┌──

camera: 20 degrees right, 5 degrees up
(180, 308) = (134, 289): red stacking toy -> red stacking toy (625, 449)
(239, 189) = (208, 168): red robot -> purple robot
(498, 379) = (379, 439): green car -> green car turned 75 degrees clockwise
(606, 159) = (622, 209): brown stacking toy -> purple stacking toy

└──

▶ TO DO:
Your task is to find each line in the entries that contains the string "degrees" and copy it.

▶ SOLVED PROBLEM:
camera: 20 degrees right, 5 degrees up
(498, 379) = (379, 439): green car -> green car turned 75 degrees clockwise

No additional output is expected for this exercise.